## Entries provided

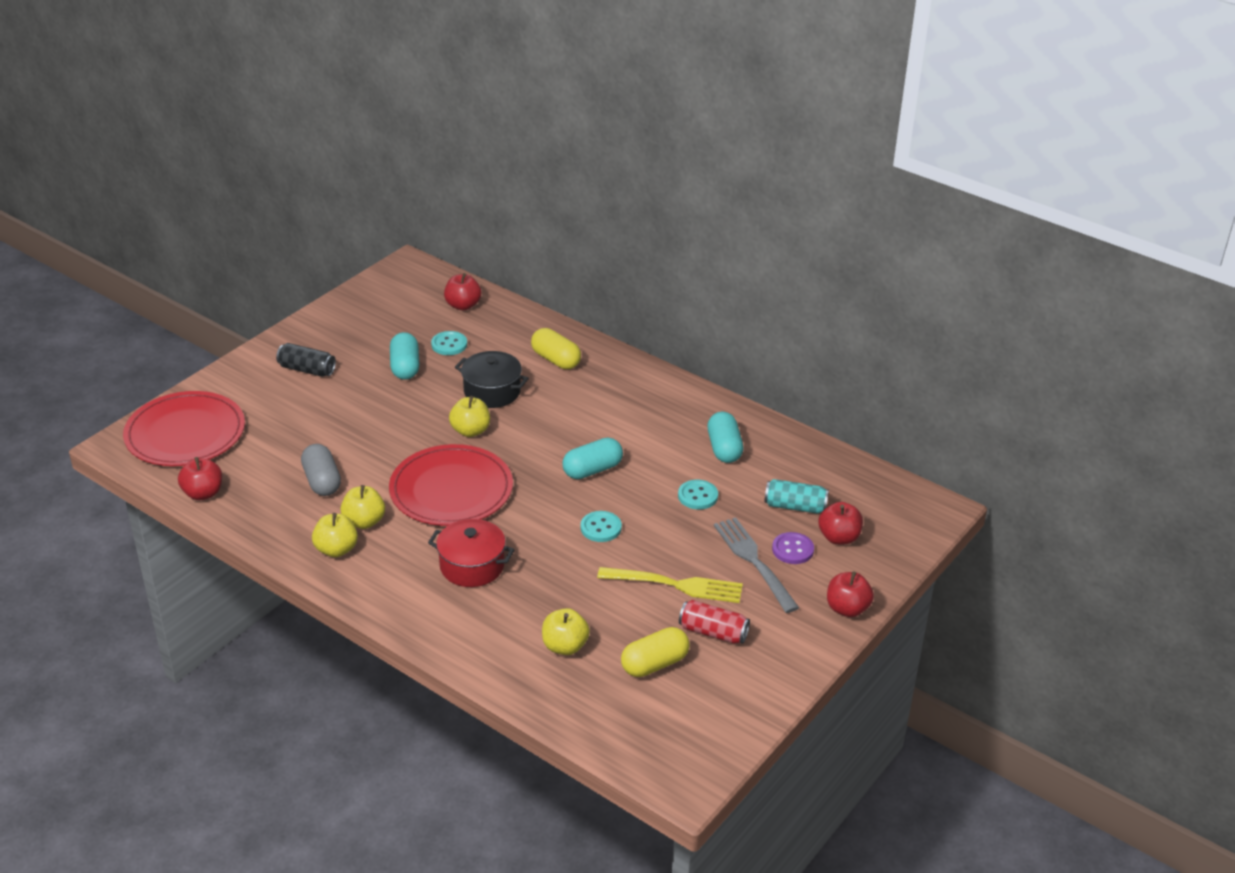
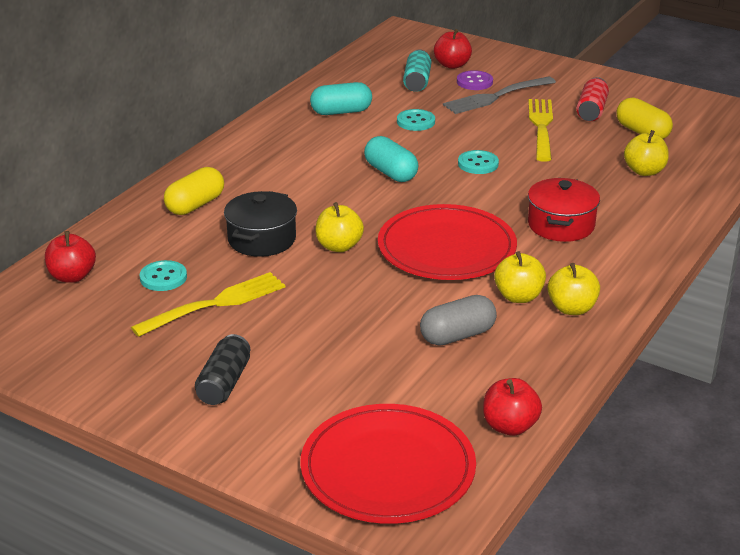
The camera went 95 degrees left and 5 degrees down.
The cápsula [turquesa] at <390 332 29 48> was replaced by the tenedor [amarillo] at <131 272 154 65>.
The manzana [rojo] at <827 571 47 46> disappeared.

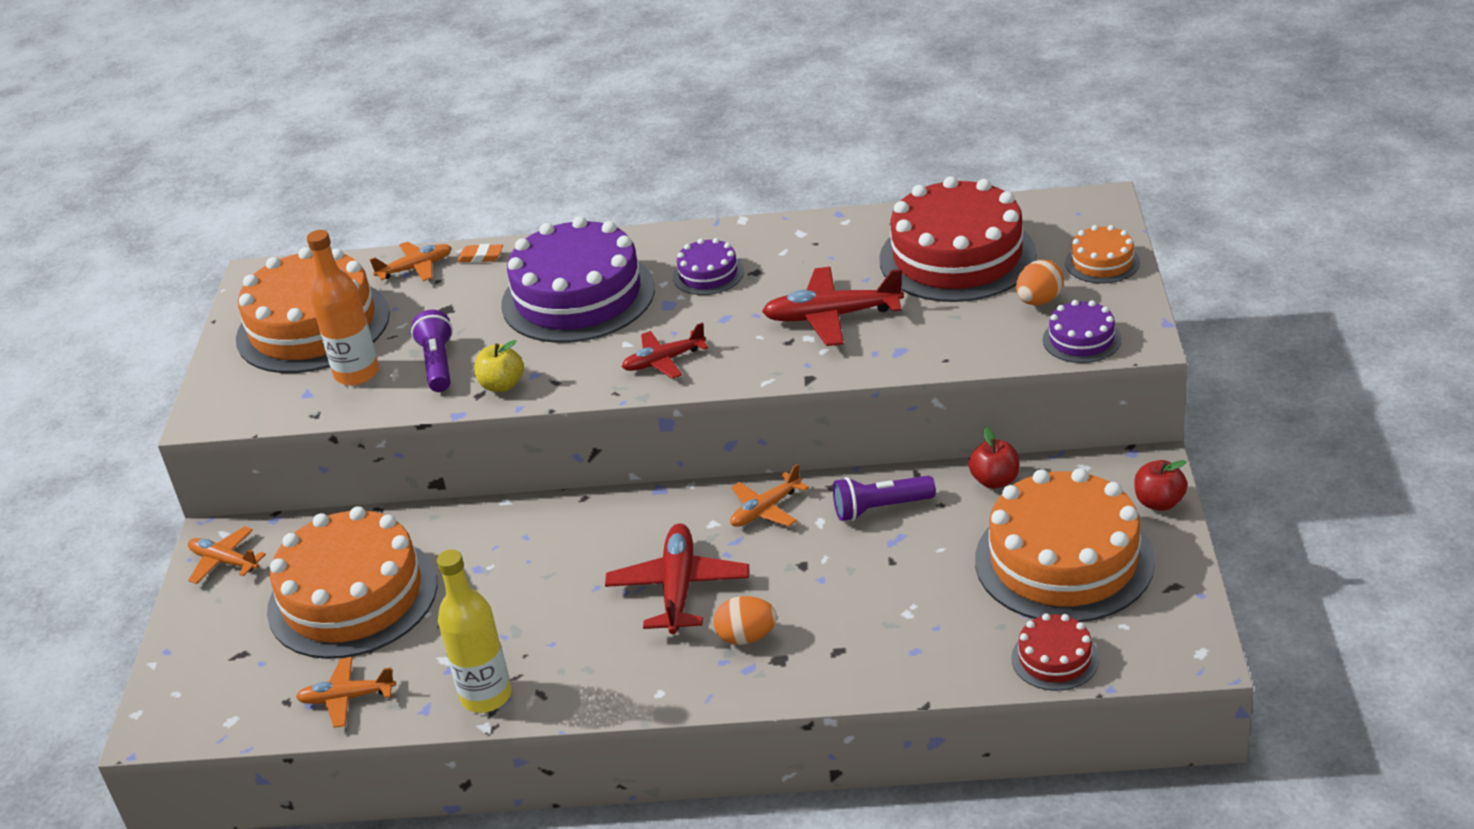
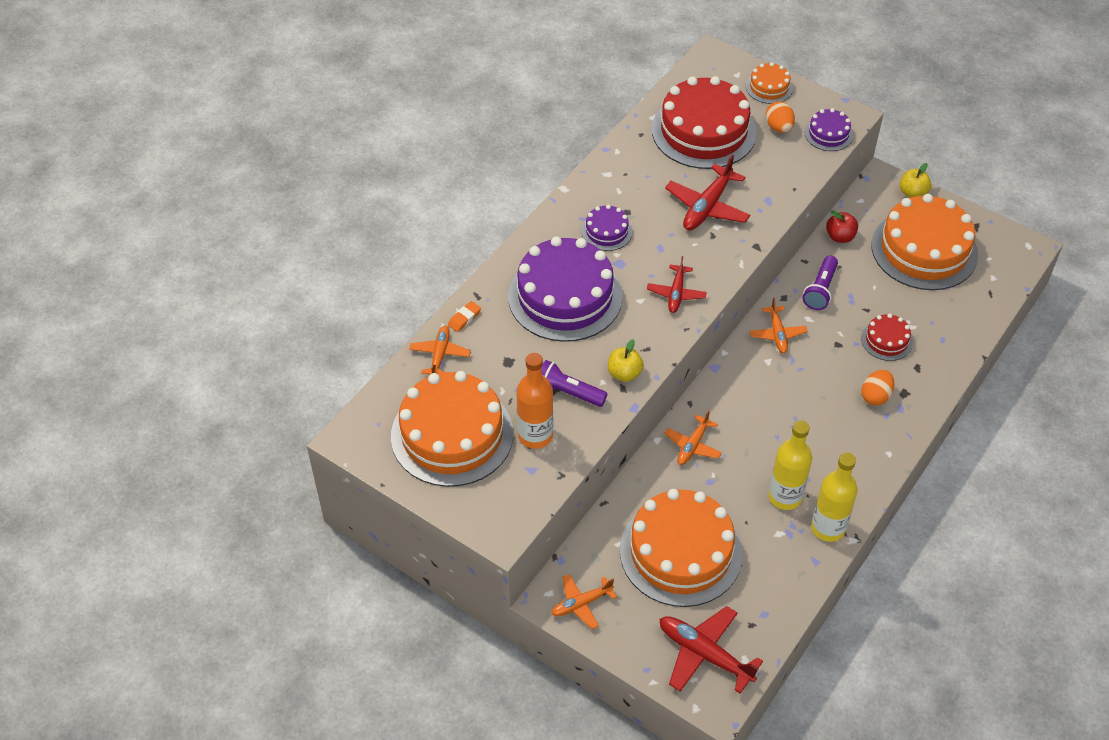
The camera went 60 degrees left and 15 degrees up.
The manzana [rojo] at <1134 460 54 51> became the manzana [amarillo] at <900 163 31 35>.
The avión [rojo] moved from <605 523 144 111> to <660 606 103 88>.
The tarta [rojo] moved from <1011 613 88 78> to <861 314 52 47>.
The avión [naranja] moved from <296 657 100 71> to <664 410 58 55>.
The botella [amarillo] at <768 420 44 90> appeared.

## Task to carry out
Although the records above contain pictures, the copy should hold only the lines from their start through the line containing "The cápsula [turquesa]", each exactly as written, and none of the pictures.

## Answer to the exercise
The camera went 95 degrees left and 5 degrees down.
The cápsula [turquesa] at <390 332 29 48> was replaced by the tenedor [amarillo] at <131 272 154 65>.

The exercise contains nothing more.